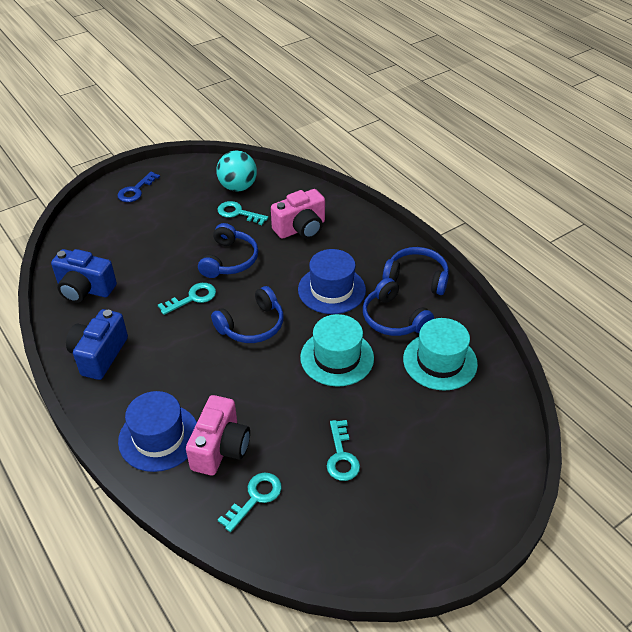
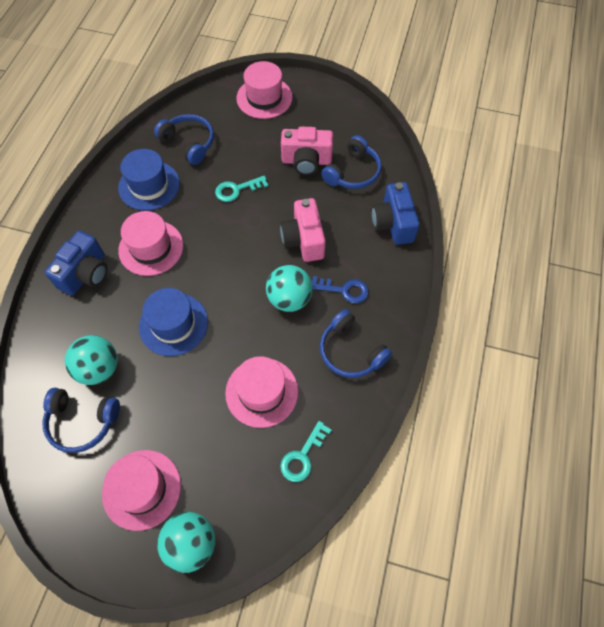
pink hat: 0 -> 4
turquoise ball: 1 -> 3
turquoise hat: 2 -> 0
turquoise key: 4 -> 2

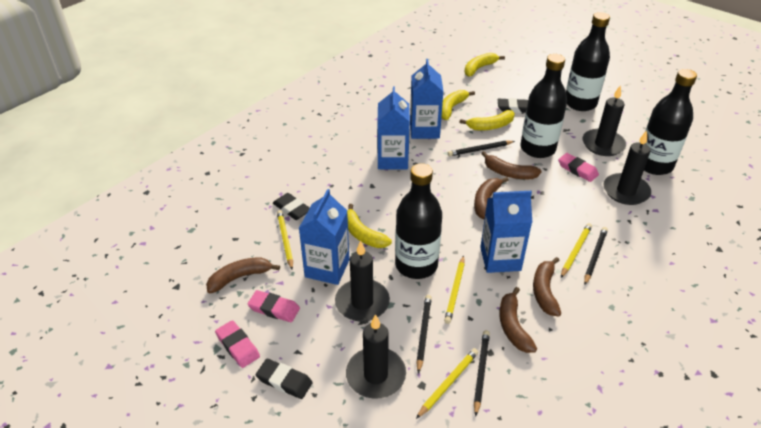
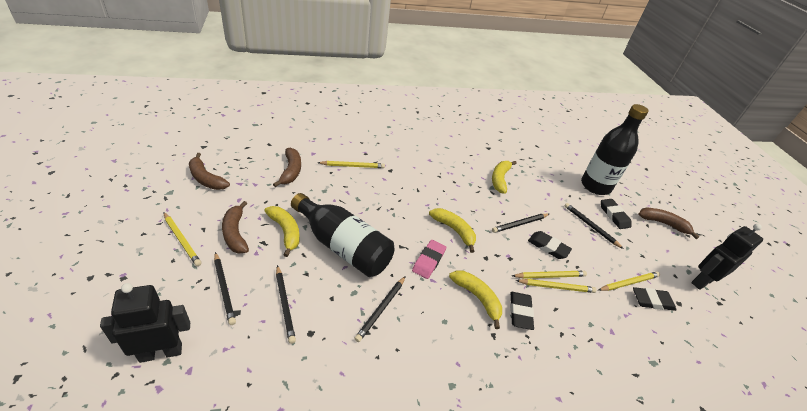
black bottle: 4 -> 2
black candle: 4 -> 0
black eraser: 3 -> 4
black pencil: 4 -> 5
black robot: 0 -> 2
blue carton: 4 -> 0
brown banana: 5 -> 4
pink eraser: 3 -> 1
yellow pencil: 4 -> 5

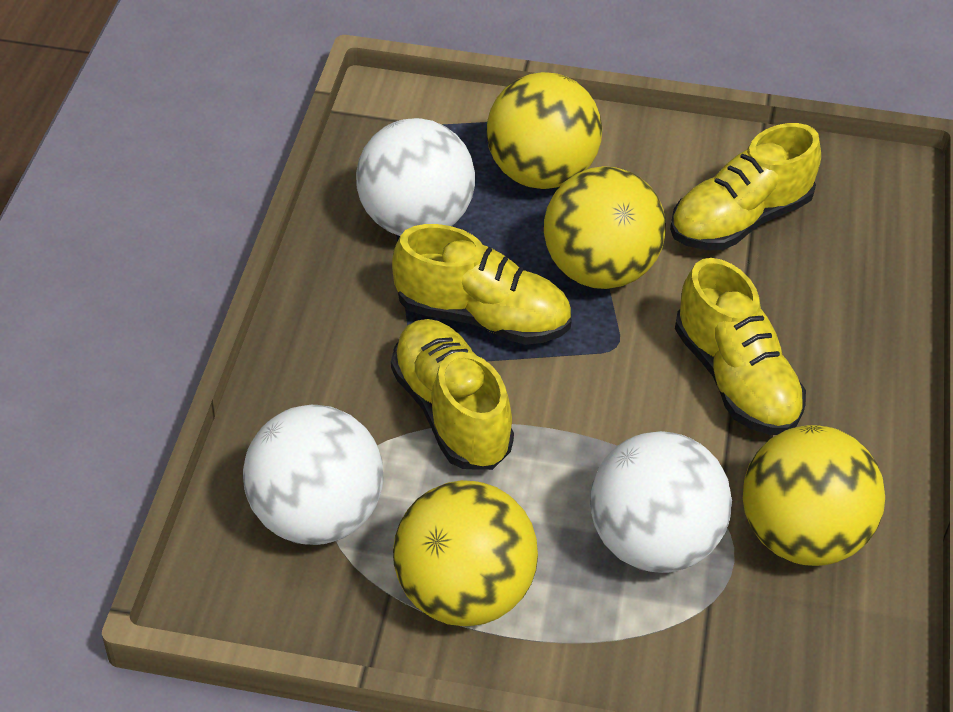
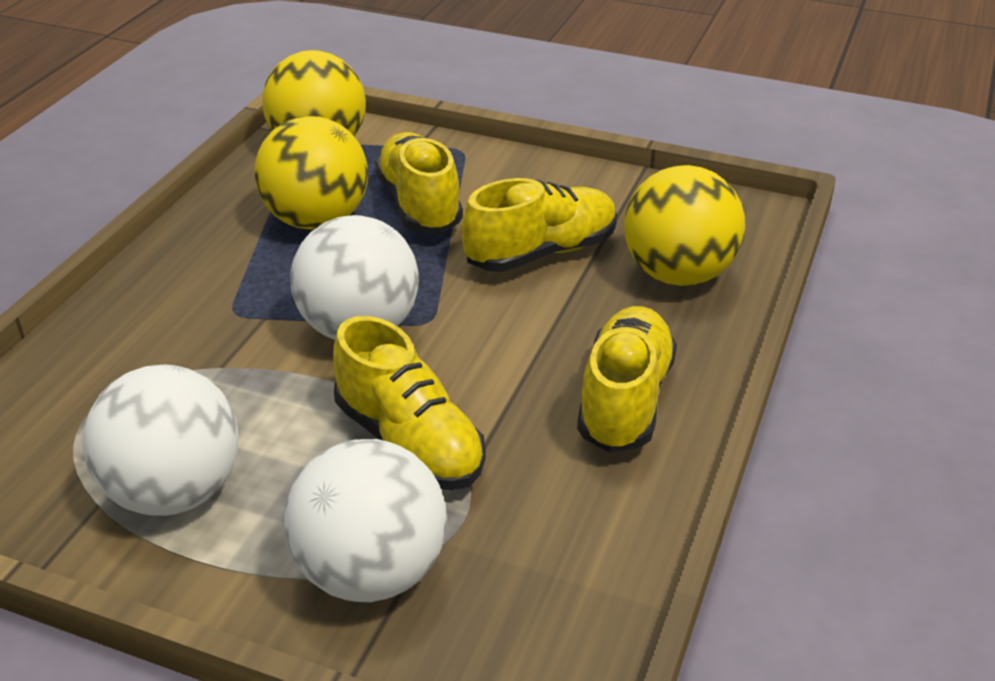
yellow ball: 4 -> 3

TASK TO CARRY OUT =
Once the pictures are set aside, output all of the data above verbatim.

WORKED SOLUTION =
pink hat: 0 -> 4
turquoise ball: 1 -> 3
turquoise hat: 2 -> 0
turquoise key: 4 -> 2

black bottle: 4 -> 2
black candle: 4 -> 0
black eraser: 3 -> 4
black pencil: 4 -> 5
black robot: 0 -> 2
blue carton: 4 -> 0
brown banana: 5 -> 4
pink eraser: 3 -> 1
yellow pencil: 4 -> 5

yellow ball: 4 -> 3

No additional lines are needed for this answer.